In these records, how many lines contain "none"? Please reply with the number only.

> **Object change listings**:
# # #

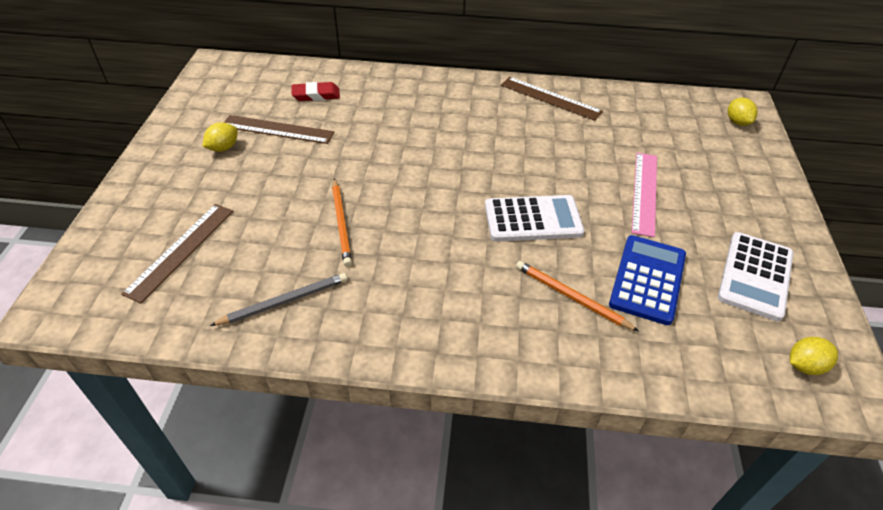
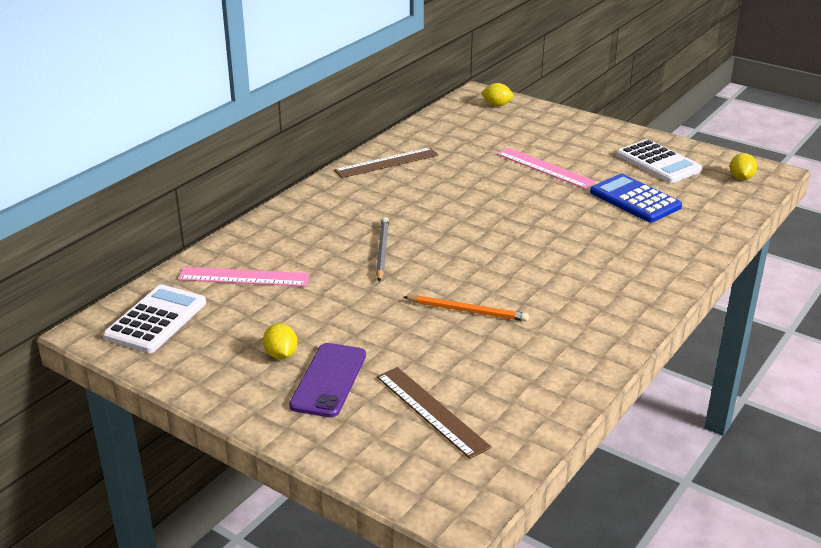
camera: 60 degrees left, 15 degrees down
(201, 182) = (329, 380): none -> purple phone
(277, 129) = (283, 314): brown ruler -> none
(284, 301) = (546, 364): grey pencil -> grey pencil (382, 251)
(316, 95) = (244, 277): red eraser -> pink ruler
(533, 219) = (537, 221): white calculator -> white calculator (156, 320)
(572, 297) = (632, 233): orange pencil -> none

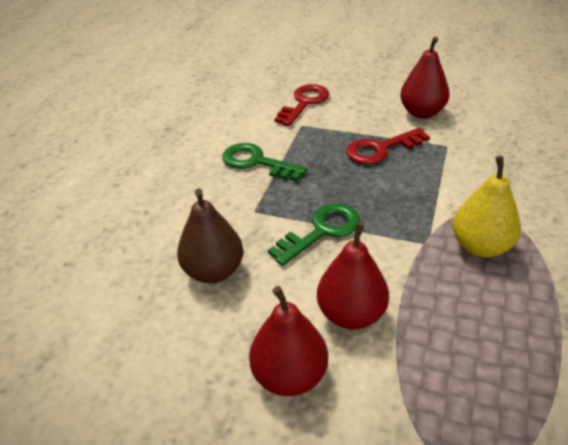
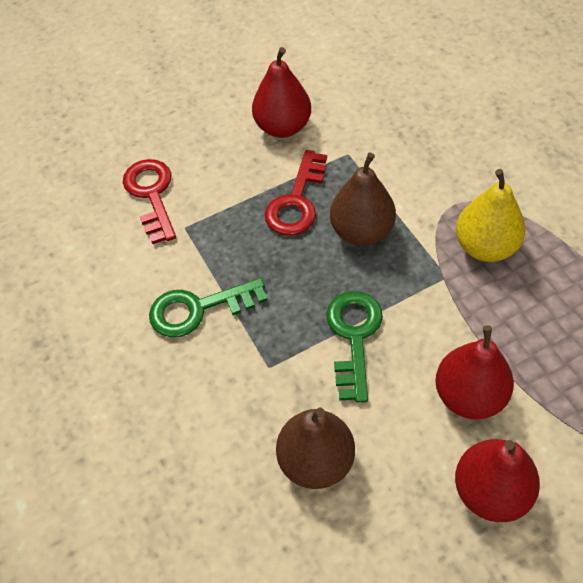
camera: 45 degrees left, 15 degrees up
(401, 186) = (361, 231): none -> brown pear

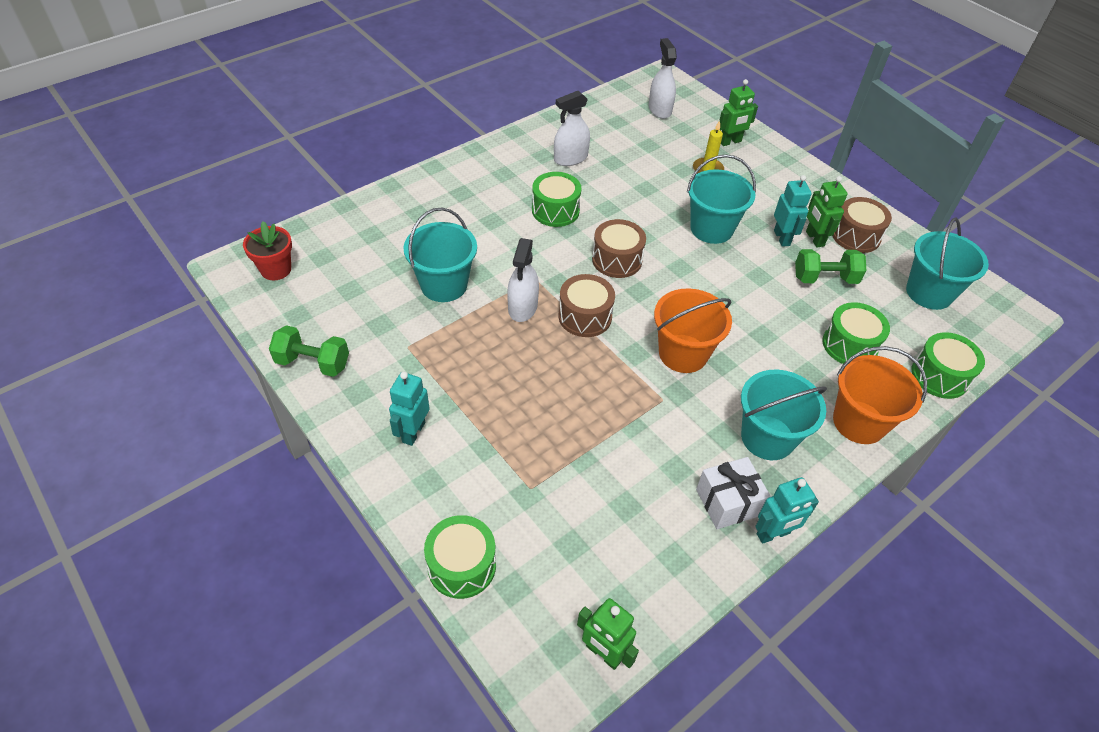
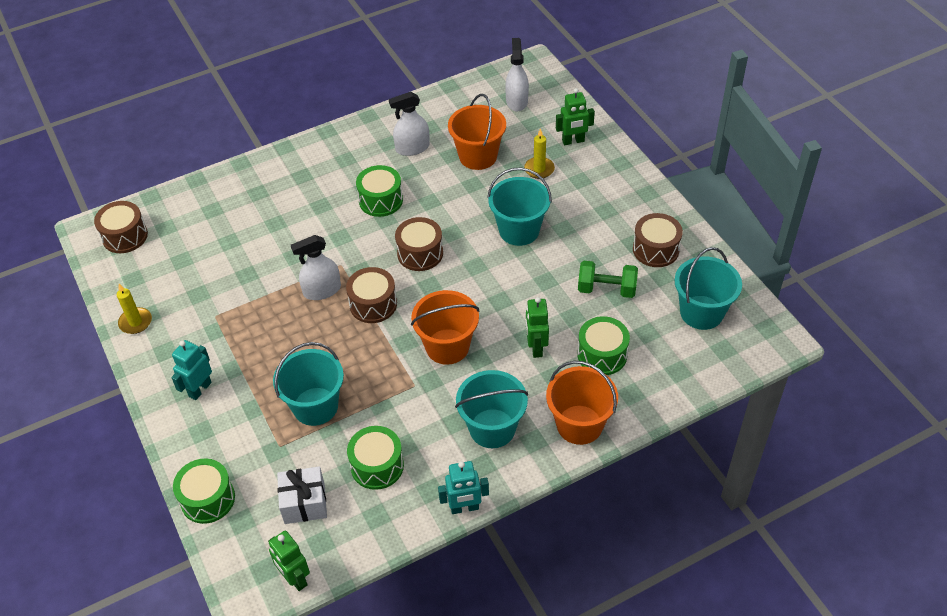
camera: 15 degrees right, 0 degrees up
(276, 269) = (125, 236): red flower pot -> brown drum
(313, 363) = (135, 322): green dumbbell -> yellow candle
(444, 285) = (261, 263): turquoise bucket -> turquoise bucket (315, 406)
(523, 307) = (322, 290): white spray bottle -> white spray bottle turned 45 degrees clockwise
(641, 162) = (478, 156): none -> orange bucket
(728, 502) = (437, 478): white gift -> white gift (304, 503)
(782, 238) = (583, 245): turquoise robot -> none
(814, 239) = (614, 249): green robot -> green robot (536, 347)
(939, 376) = (673, 392): green drum -> green drum (377, 466)

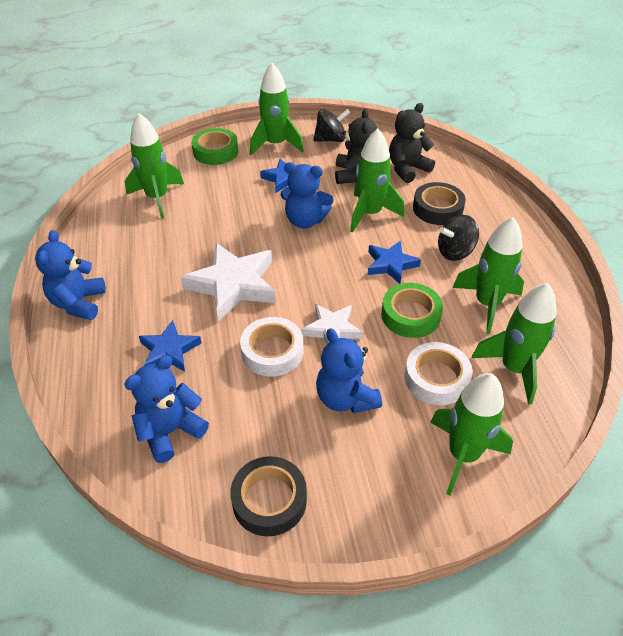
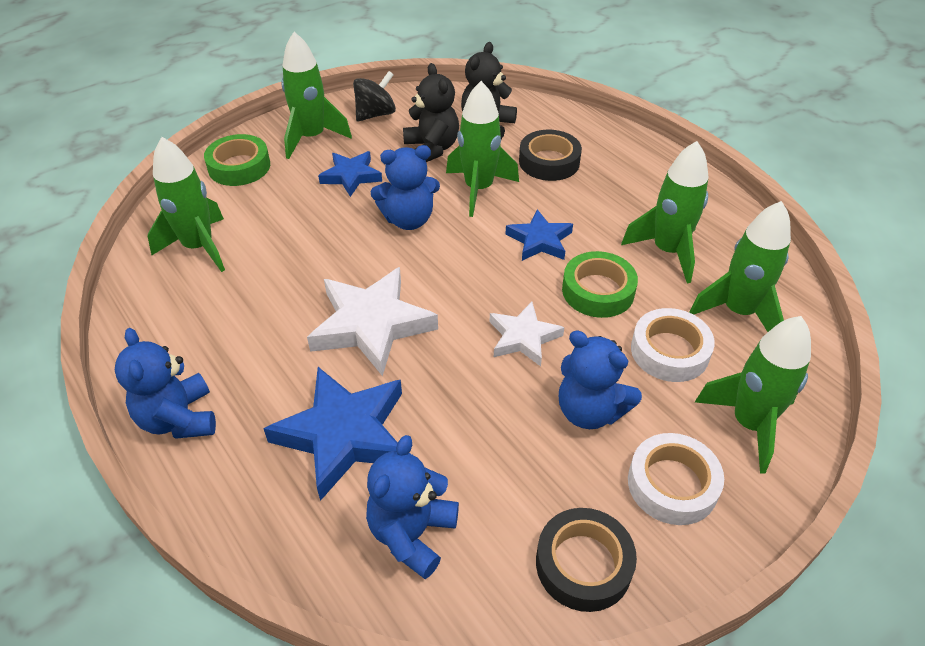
camera: 25 degrees left, 0 degrees up
(169, 350) = (344, 434): blue star -> blue star, size x1.70
(272, 351) = (472, 388): white tape -> white tape (672, 484)
(455, 252) = (598, 205): black spinning top -> none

# # #

> **Written reply**: 7